Transcribe the records word for word. Leave every picture out.
(SOURCE DATA begins)
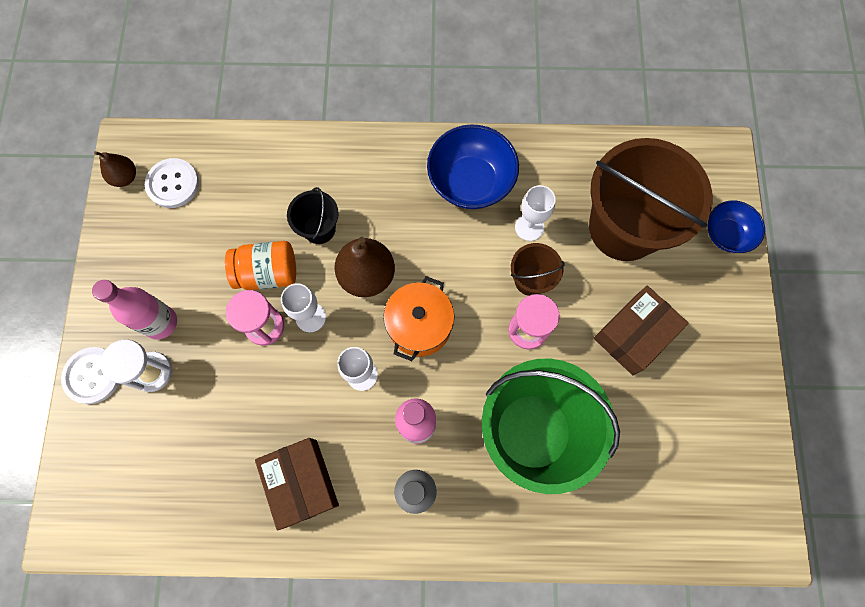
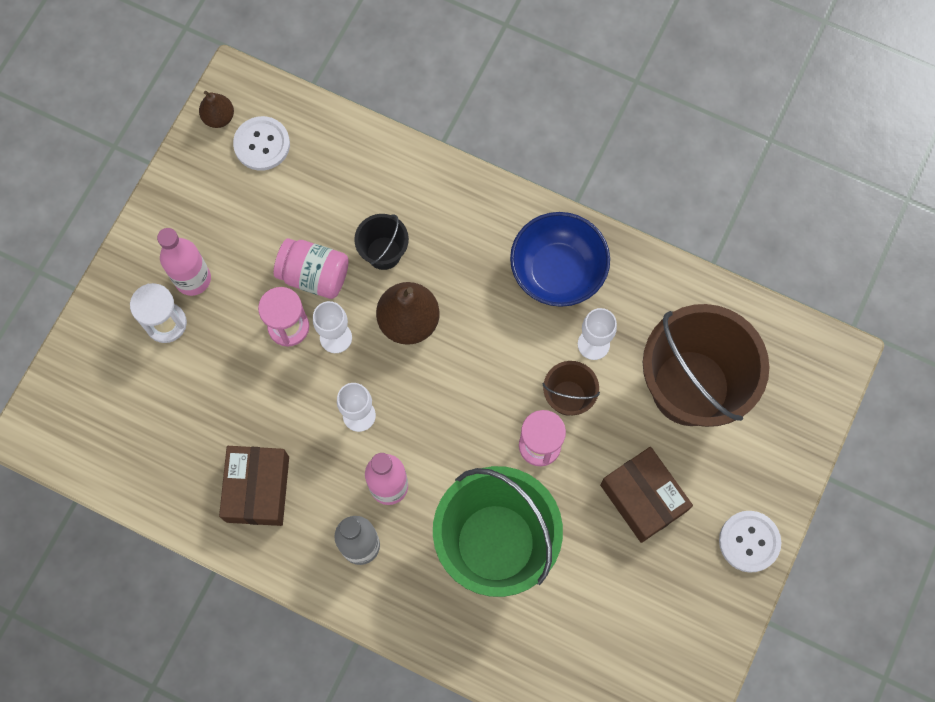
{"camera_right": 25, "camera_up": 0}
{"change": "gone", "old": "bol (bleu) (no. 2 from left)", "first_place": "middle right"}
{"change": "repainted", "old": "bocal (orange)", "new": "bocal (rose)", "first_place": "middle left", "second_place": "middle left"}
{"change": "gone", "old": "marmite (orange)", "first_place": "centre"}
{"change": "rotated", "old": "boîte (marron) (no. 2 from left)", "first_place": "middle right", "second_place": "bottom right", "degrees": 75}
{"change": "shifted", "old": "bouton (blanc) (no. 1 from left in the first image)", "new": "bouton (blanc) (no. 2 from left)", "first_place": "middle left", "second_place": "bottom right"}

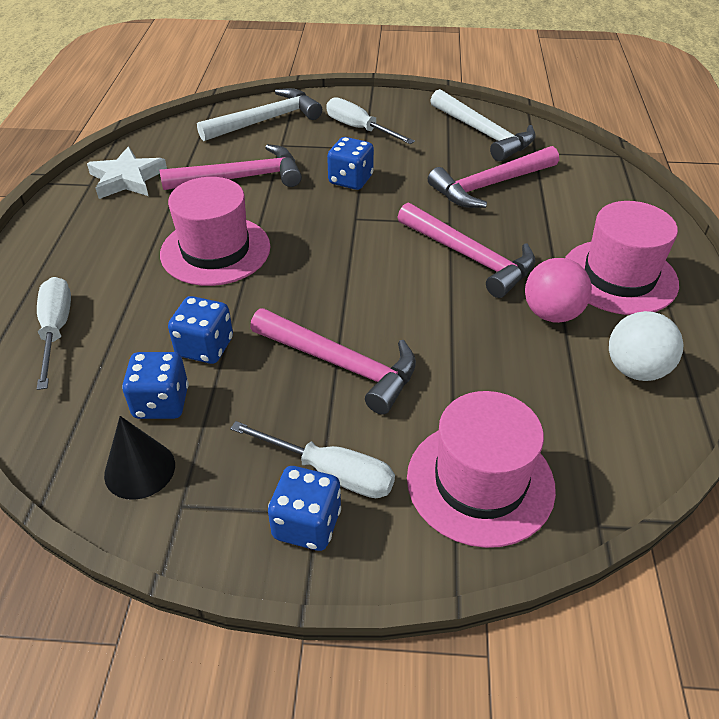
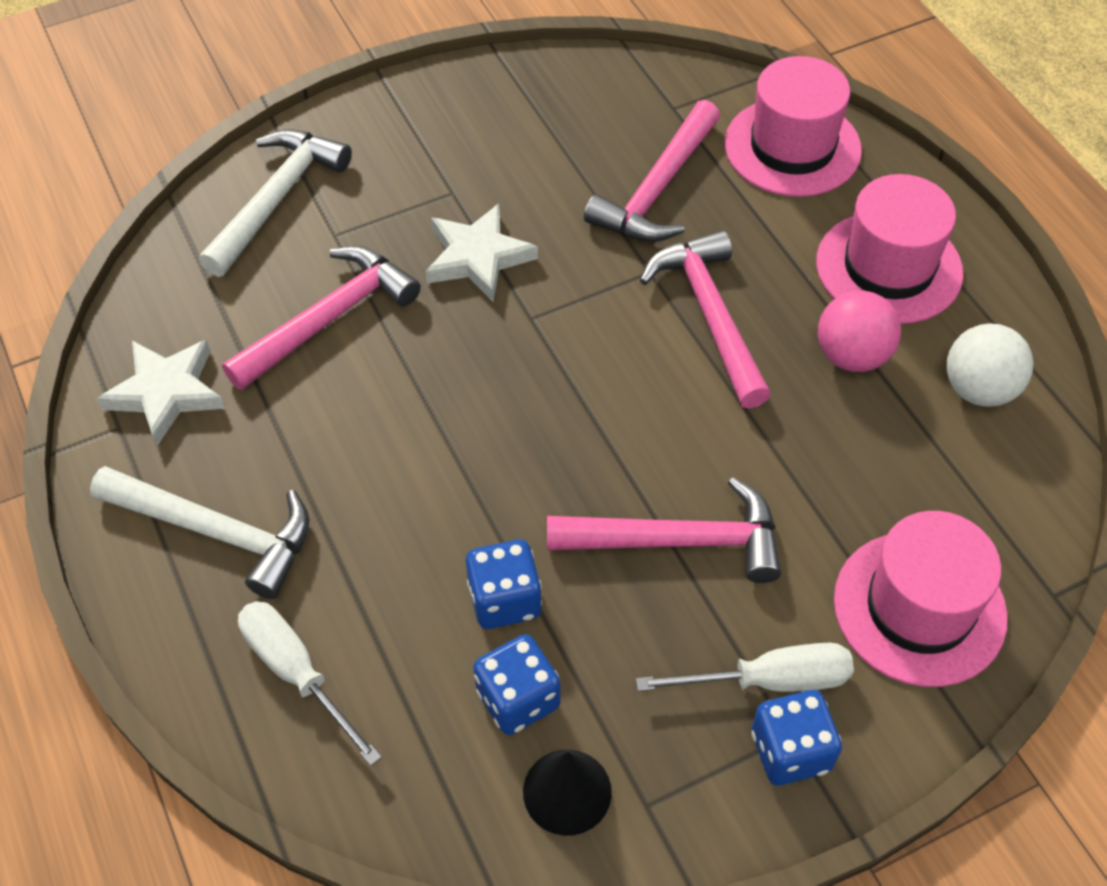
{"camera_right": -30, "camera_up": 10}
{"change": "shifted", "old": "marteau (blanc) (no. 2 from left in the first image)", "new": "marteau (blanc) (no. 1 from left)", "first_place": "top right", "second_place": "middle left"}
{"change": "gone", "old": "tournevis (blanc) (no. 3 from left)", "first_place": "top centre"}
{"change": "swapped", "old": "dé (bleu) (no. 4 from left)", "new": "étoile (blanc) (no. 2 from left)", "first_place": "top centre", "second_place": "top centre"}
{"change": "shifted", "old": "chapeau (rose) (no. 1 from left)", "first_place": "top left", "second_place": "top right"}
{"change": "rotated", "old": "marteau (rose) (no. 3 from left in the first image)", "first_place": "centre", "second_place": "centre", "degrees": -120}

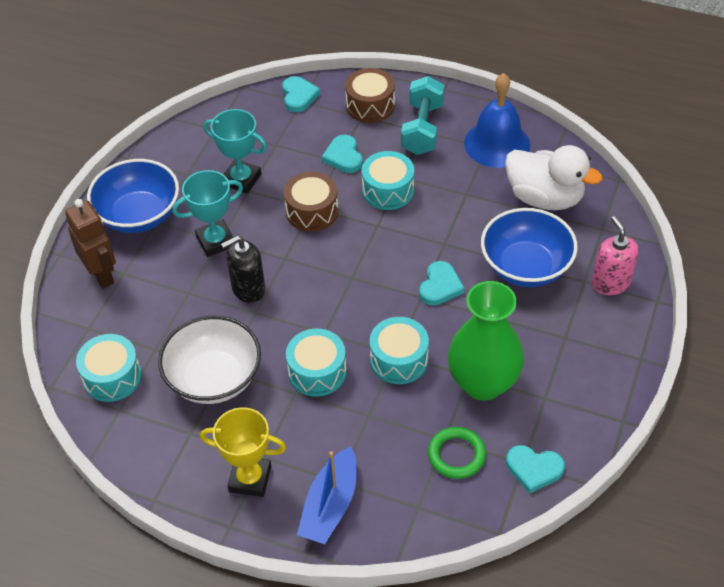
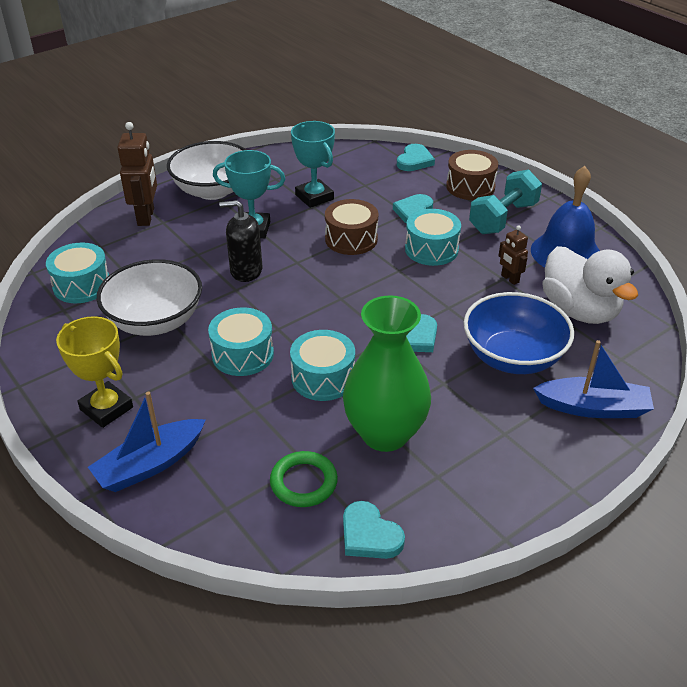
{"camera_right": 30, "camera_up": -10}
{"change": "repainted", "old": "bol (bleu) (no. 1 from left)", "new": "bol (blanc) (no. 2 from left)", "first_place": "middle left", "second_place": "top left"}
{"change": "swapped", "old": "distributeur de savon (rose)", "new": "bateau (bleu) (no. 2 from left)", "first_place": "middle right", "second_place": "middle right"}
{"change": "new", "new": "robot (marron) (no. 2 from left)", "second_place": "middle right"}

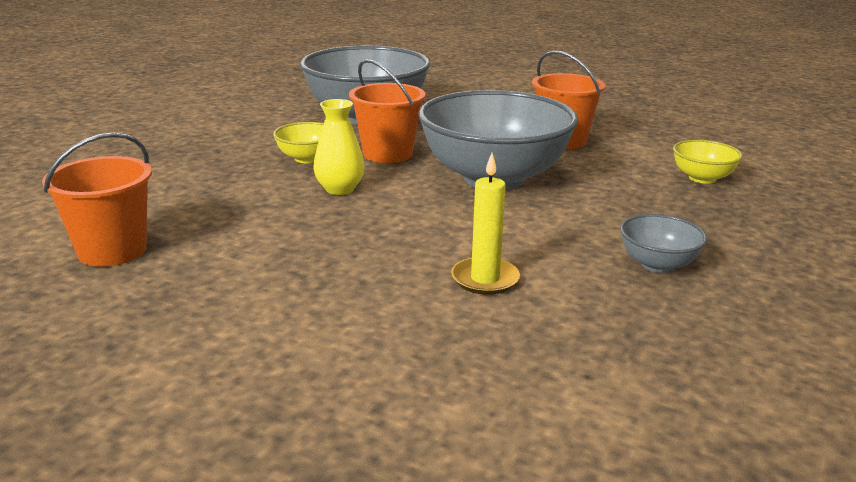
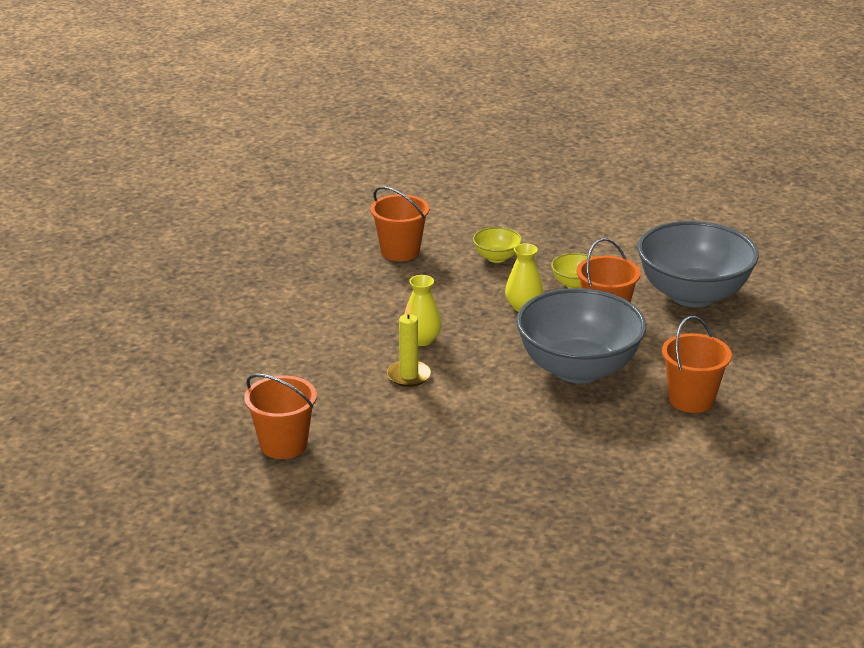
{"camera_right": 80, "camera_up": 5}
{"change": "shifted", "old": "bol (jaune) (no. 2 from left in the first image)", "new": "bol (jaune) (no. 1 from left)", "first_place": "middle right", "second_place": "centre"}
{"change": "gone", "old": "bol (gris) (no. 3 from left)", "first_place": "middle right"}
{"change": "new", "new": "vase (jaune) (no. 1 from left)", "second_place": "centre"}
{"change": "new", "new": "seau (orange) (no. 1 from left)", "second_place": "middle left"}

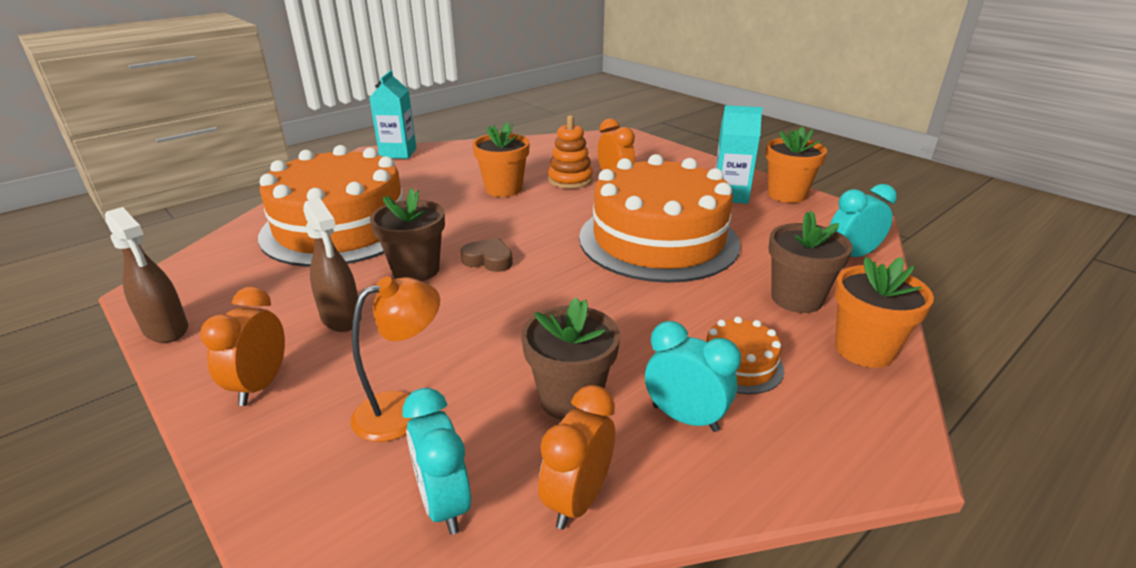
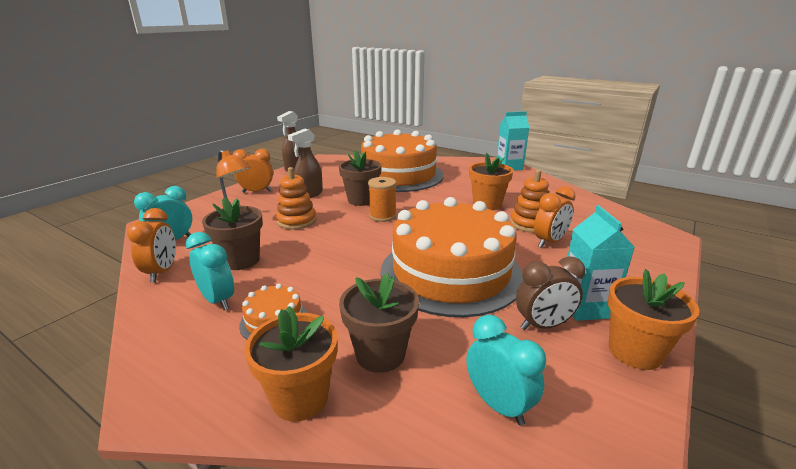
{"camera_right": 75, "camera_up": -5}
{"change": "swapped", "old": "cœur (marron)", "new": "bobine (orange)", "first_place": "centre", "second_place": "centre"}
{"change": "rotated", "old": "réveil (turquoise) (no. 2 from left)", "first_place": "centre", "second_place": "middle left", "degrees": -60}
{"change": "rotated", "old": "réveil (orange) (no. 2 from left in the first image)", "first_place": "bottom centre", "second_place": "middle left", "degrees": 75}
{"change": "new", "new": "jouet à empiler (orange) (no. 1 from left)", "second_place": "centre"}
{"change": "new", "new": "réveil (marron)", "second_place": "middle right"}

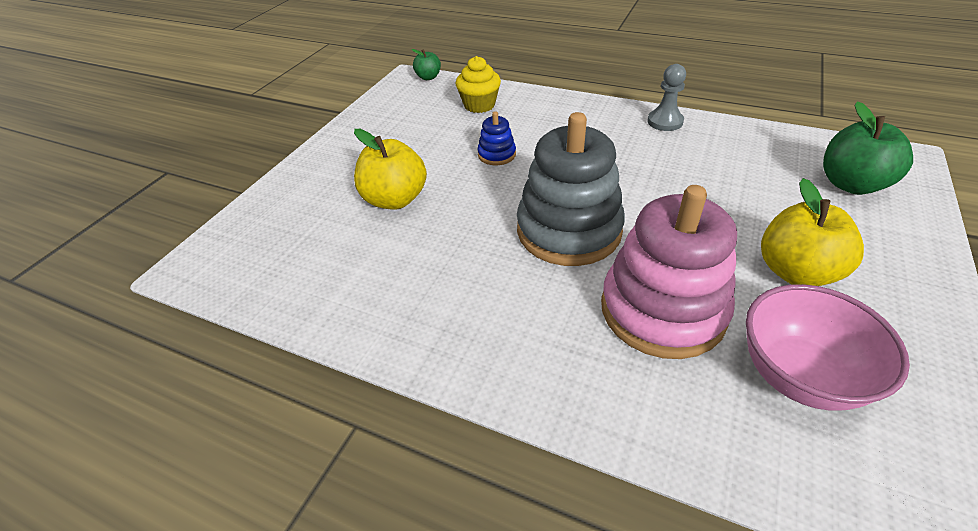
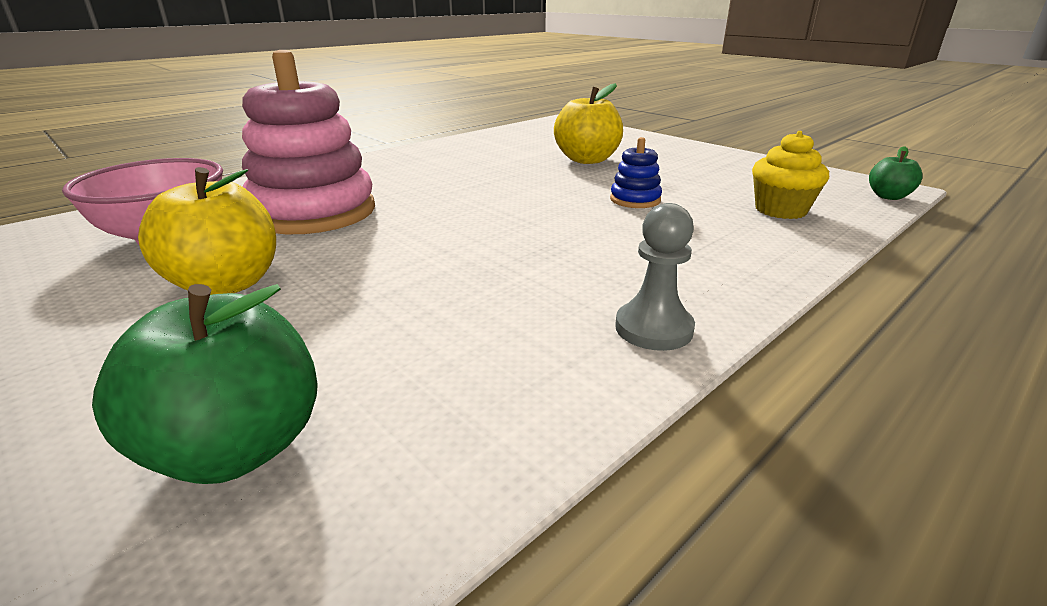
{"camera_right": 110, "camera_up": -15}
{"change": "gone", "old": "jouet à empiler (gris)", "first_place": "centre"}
(SOURCE DATA ends)
**OUTPUT:**
{"camera_right": 25, "camera_up": 0}
{"change": "gone", "old": "bol (bleu) (no. 2 from left)", "first_place": "middle right"}
{"change": "repainted", "old": "bocal (orange)", "new": "bocal (rose)", "first_place": "middle left", "second_place": "middle left"}
{"change": "gone", "old": "marmite (orange)", "first_place": "centre"}
{"change": "rotated", "old": "boîte (marron) (no. 2 from left)", "first_place": "middle right", "second_place": "bottom right", "degrees": 75}
{"change": "shifted", "old": "bouton (blanc) (no. 1 from left in the first image)", "new": "bouton (blanc) (no. 2 from left)", "first_place": "middle left", "second_place": "bottom right"}

{"camera_right": -30, "camera_up": 10}
{"change": "shifted", "old": "marteau (blanc) (no. 2 from left in the first image)", "new": "marteau (blanc) (no. 1 from left)", "first_place": "top right", "second_place": "middle left"}
{"change": "gone", "old": "tournevis (blanc) (no. 3 from left)", "first_place": "top centre"}
{"change": "swapped", "old": "dé (bleu) (no. 4 from left)", "new": "étoile (blanc) (no. 2 from left)", "first_place": "top centre", "second_place": "top centre"}
{"change": "shifted", "old": "chapeau (rose) (no. 1 from left)", "first_place": "top left", "second_place": "top right"}
{"change": "rotated", "old": "marteau (rose) (no. 3 from left in the first image)", "first_place": "centre", "second_place": "centre", "degrees": -120}

{"camera_right": 30, "camera_up": -10}
{"change": "repainted", "old": "bol (bleu) (no. 1 from left)", "new": "bol (blanc) (no. 2 from left)", "first_place": "middle left", "second_place": "top left"}
{"change": "swapped", "old": "distributeur de savon (rose)", "new": "bateau (bleu) (no. 2 from left)", "first_place": "middle right", "second_place": "middle right"}
{"change": "new", "new": "robot (marron) (no. 2 from left)", "second_place": "middle right"}

{"camera_right": 80, "camera_up": 5}
{"change": "shifted", "old": "bol (jaune) (no. 2 from left in the first image)", "new": "bol (jaune) (no. 1 from left)", "first_place": "middle right", "second_place": "centre"}
{"change": "gone", "old": "bol (gris) (no. 3 from left)", "first_place": "middle right"}
{"change": "new", "new": "vase (jaune) (no. 1 from left)", "second_place": "centre"}
{"change": "new", "new": "seau (orange) (no. 1 from left)", "second_place": "middle left"}

{"camera_right": 75, "camera_up": -5}
{"change": "swapped", "old": "cœur (marron)", "new": "bobine (orange)", "first_place": "centre", "second_place": "centre"}
{"change": "rotated", "old": "réveil (turquoise) (no. 2 from left)", "first_place": "centre", "second_place": "middle left", "degrees": -60}
{"change": "rotated", "old": "réveil (orange) (no. 2 from left in the first image)", "first_place": "bottom centre", "second_place": "middle left", "degrees": 75}
{"change": "new", "new": "jouet à empiler (orange) (no. 1 from left)", "second_place": "centre"}
{"change": "new", "new": "réveil (marron)", "second_place": "middle right"}

{"camera_right": 110, "camera_up": -15}
{"change": "gone", "old": "jouet à empiler (gris)", "first_place": "centre"}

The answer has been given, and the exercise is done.